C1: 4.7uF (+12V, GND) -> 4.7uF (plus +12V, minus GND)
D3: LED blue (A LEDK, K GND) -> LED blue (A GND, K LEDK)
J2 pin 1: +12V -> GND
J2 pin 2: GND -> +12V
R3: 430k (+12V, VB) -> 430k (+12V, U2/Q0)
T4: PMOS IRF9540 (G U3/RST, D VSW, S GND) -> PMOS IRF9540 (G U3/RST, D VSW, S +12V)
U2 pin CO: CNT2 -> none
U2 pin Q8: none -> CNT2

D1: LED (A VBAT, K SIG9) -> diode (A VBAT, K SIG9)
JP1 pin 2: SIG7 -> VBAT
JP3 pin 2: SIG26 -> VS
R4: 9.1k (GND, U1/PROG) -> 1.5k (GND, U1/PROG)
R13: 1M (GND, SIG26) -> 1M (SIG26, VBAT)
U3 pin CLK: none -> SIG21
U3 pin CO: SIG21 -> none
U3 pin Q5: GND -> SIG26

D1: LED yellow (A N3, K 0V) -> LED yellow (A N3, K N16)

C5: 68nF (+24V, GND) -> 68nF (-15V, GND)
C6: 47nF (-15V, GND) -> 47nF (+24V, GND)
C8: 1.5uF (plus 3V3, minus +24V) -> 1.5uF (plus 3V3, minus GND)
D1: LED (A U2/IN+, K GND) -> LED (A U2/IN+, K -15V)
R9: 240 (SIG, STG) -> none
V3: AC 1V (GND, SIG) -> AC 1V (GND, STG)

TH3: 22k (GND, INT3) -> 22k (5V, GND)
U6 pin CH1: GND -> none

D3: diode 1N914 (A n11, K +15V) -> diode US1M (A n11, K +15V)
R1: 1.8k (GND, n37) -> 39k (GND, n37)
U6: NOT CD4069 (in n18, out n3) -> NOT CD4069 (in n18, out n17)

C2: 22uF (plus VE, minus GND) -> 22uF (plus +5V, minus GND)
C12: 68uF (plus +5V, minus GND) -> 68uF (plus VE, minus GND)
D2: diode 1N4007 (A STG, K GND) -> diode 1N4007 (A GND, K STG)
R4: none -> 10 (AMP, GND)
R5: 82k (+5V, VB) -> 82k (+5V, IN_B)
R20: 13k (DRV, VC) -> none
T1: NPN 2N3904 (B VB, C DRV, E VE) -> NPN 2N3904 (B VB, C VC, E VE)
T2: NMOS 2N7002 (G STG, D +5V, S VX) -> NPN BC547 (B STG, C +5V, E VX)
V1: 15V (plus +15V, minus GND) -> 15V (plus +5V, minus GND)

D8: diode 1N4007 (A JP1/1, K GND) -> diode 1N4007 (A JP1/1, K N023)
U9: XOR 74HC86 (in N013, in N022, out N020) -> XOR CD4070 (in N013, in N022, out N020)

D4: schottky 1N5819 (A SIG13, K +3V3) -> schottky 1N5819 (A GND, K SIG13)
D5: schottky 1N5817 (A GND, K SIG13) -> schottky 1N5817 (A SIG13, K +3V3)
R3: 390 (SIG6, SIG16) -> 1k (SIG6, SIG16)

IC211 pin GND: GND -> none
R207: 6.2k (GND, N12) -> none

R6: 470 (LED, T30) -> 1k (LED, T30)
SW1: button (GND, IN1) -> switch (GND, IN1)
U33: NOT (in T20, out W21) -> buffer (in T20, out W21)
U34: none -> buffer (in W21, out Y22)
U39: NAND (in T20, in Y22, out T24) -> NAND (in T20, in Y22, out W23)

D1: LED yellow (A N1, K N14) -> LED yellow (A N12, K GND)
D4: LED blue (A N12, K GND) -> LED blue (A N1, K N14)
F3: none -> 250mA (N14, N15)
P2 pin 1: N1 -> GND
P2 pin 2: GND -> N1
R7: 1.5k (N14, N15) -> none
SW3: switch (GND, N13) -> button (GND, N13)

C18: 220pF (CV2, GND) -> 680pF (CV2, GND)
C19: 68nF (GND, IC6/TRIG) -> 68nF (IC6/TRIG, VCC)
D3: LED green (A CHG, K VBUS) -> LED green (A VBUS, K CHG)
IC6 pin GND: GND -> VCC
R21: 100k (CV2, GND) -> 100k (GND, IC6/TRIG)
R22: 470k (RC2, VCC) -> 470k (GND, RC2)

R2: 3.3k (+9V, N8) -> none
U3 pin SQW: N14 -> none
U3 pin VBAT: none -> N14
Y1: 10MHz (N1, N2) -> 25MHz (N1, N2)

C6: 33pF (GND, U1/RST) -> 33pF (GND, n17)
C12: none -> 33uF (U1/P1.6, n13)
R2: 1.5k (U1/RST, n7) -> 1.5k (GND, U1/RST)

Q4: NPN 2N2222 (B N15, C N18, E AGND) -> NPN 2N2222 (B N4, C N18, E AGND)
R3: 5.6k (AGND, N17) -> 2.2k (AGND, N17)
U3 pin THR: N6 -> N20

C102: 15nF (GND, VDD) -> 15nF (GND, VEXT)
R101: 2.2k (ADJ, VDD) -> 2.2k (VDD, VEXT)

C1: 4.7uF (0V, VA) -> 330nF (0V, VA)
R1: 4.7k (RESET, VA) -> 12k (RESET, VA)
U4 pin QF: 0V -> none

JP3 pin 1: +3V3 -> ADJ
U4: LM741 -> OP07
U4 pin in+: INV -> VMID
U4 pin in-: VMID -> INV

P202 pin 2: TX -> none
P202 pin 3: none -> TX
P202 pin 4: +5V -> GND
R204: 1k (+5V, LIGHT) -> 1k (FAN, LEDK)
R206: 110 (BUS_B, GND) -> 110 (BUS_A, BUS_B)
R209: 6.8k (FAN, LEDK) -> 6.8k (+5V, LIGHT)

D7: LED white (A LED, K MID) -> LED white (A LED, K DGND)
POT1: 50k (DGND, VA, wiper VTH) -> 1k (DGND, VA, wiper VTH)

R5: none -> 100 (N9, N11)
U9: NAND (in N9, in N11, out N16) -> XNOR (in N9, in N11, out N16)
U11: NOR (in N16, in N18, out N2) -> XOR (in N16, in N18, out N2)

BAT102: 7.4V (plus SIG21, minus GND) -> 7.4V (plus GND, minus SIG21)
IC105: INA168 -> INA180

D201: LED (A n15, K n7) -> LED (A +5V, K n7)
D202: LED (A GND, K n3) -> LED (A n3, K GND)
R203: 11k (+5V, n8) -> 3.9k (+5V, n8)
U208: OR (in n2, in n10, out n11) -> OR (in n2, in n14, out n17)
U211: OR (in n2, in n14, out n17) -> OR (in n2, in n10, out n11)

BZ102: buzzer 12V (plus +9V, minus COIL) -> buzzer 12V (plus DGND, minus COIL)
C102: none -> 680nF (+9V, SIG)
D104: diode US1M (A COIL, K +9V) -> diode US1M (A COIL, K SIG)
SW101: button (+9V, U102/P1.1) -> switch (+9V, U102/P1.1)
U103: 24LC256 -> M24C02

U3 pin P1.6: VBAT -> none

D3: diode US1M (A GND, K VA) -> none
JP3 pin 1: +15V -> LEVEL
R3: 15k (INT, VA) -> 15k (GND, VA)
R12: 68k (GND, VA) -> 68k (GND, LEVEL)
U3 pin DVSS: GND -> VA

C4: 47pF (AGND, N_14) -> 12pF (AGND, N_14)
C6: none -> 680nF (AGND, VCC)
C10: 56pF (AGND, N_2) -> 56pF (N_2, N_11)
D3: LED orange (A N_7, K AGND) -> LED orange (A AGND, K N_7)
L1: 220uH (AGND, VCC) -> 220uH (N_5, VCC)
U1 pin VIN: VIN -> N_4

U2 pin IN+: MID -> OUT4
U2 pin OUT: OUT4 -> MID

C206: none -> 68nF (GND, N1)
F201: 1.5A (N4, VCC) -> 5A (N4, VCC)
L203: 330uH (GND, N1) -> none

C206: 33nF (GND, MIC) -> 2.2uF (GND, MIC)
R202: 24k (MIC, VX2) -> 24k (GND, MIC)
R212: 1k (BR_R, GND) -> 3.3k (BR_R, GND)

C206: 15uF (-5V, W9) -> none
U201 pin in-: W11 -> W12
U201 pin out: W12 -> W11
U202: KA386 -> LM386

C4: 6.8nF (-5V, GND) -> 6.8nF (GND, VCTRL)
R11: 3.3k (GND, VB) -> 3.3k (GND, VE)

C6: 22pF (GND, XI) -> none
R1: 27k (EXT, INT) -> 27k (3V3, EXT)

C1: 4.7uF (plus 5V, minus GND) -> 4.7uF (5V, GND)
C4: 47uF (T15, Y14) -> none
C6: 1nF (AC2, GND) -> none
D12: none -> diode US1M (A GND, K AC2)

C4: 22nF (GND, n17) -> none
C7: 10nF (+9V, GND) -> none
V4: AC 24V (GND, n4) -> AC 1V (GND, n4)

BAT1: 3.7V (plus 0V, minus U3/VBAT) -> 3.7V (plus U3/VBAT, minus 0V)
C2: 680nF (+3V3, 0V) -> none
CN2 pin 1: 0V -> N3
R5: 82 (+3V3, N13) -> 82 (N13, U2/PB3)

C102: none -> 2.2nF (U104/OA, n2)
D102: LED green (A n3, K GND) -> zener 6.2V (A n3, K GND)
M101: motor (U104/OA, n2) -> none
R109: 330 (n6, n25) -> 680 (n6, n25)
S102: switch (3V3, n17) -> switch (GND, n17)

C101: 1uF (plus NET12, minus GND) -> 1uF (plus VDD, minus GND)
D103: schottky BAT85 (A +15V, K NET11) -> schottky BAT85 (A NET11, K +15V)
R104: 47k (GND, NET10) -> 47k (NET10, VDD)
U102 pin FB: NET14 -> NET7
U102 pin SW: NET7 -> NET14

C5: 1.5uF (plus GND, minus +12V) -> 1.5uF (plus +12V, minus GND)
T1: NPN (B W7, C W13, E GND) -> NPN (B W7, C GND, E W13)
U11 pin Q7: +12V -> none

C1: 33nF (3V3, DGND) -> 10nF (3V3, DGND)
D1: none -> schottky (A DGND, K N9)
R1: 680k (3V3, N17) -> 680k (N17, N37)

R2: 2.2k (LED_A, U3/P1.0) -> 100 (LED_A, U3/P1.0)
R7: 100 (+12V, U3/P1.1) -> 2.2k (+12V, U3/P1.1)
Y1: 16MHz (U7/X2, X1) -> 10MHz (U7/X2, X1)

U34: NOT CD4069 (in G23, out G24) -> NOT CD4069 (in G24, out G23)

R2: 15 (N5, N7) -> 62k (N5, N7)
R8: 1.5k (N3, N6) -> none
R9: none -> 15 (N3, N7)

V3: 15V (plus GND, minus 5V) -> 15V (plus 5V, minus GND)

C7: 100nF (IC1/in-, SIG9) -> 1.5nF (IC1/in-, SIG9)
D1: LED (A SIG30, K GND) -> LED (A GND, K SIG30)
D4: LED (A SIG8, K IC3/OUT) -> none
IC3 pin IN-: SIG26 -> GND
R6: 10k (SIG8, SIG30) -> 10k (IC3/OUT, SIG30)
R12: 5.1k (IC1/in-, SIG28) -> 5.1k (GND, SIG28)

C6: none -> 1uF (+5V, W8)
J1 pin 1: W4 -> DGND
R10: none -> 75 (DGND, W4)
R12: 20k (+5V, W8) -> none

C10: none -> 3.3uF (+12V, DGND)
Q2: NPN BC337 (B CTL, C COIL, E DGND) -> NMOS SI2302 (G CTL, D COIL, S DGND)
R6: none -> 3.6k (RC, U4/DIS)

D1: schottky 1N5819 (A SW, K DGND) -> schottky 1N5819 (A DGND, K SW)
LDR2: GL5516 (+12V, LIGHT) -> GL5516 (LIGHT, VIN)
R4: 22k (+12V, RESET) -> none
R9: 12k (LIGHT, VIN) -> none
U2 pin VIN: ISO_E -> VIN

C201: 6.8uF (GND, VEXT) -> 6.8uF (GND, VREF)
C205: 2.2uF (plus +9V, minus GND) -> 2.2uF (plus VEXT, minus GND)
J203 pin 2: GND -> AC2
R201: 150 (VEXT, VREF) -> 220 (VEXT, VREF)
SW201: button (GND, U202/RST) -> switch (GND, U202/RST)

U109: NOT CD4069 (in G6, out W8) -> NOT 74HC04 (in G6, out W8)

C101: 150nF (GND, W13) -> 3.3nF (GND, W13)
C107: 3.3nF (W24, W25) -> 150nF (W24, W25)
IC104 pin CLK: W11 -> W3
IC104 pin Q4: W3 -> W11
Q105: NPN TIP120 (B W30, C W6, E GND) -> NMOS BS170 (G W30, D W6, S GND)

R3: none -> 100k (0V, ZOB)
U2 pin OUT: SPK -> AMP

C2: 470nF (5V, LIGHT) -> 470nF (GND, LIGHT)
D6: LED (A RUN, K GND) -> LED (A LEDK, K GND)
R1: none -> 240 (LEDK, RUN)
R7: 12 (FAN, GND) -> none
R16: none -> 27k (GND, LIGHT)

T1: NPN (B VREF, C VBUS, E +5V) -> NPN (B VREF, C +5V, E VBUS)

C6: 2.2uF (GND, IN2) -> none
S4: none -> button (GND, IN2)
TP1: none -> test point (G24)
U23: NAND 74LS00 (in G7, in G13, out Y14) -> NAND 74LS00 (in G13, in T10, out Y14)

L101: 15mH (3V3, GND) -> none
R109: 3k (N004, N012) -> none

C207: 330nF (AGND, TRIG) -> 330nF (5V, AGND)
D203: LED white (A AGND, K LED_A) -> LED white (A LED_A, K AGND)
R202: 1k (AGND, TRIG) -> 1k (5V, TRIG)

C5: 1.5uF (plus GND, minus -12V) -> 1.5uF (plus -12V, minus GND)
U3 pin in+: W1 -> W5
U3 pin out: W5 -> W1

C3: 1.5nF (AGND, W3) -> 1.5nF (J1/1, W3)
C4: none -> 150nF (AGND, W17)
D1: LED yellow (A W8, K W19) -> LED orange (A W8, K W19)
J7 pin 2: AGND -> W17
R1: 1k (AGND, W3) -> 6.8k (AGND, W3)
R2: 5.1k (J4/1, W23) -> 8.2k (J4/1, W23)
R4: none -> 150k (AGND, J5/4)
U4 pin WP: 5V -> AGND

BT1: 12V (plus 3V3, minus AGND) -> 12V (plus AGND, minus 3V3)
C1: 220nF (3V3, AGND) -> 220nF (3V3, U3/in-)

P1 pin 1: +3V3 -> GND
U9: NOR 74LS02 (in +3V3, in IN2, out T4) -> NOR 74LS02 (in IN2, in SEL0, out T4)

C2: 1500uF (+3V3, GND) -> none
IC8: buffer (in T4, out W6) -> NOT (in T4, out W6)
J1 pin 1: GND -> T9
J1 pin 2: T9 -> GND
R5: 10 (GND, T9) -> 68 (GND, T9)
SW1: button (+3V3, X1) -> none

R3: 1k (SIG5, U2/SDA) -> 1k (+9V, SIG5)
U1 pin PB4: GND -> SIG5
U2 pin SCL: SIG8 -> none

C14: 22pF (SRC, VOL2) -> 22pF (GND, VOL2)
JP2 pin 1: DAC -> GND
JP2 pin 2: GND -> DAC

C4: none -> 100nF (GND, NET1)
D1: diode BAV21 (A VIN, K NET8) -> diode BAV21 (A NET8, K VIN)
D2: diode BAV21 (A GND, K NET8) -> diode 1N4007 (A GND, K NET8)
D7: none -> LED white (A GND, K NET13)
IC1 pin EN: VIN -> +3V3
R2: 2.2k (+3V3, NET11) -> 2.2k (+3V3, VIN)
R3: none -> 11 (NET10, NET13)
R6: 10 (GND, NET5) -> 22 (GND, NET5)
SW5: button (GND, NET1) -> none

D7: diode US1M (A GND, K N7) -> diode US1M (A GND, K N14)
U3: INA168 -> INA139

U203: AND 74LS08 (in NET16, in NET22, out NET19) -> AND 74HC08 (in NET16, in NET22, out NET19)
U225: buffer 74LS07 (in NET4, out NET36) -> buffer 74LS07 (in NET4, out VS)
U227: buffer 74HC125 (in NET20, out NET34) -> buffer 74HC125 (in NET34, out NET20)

────────────────────

Each line of the data above containing the string "schottky" is to be copied.

D4: schottky 1N5819 (A SIG13, K +3V3) -> schottky 1N5819 (A GND, K SIG13)
D5: schottky 1N5817 (A GND, K SIG13) -> schottky 1N5817 (A SIG13, K +3V3)
D103: schottky BAT85 (A +15V, K NET11) -> schottky BAT85 (A NET11, K +15V)
D1: none -> schottky (A DGND, K N9)
D1: schottky 1N5819 (A SW, K DGND) -> schottky 1N5819 (A DGND, K SW)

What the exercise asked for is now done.